How to complete this task –
All pictures are to be dropped, and everything else in the data duplicated exactly.

Dataset extract –
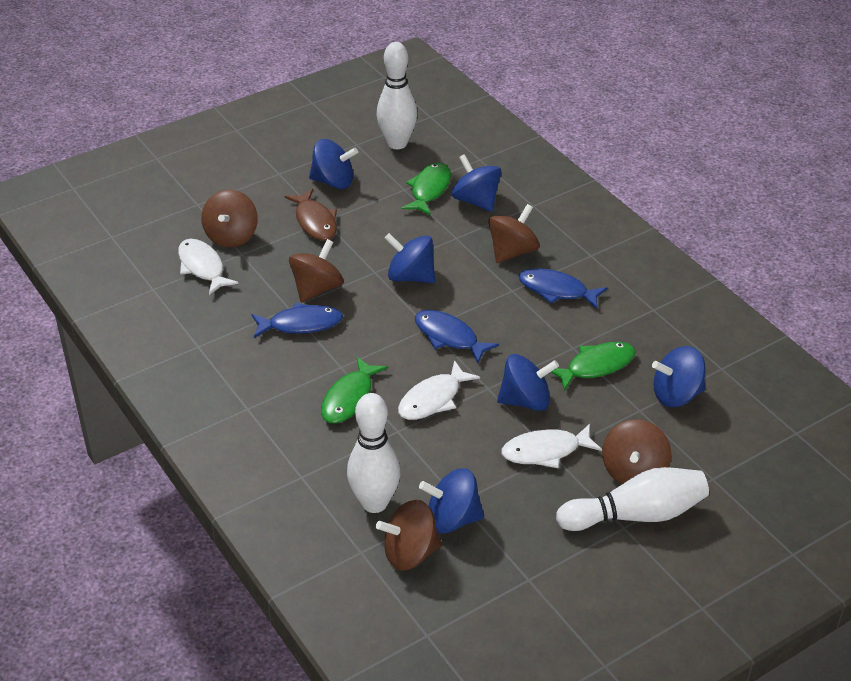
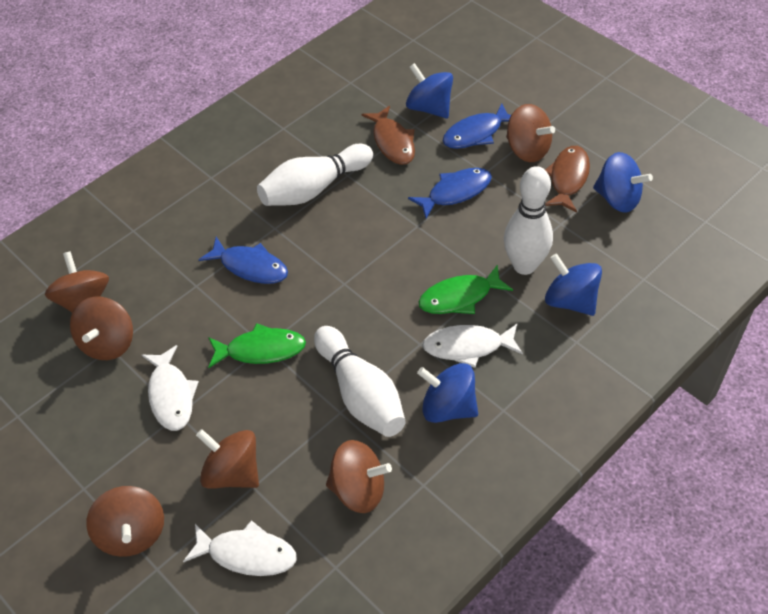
blue spinning top: 6 -> 4
brown fish: 1 -> 2
brown spinning top: 5 -> 6
green fish: 3 -> 2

Response to the task –
blue spinning top: 6 -> 4
brown fish: 1 -> 2
brown spinning top: 5 -> 6
green fish: 3 -> 2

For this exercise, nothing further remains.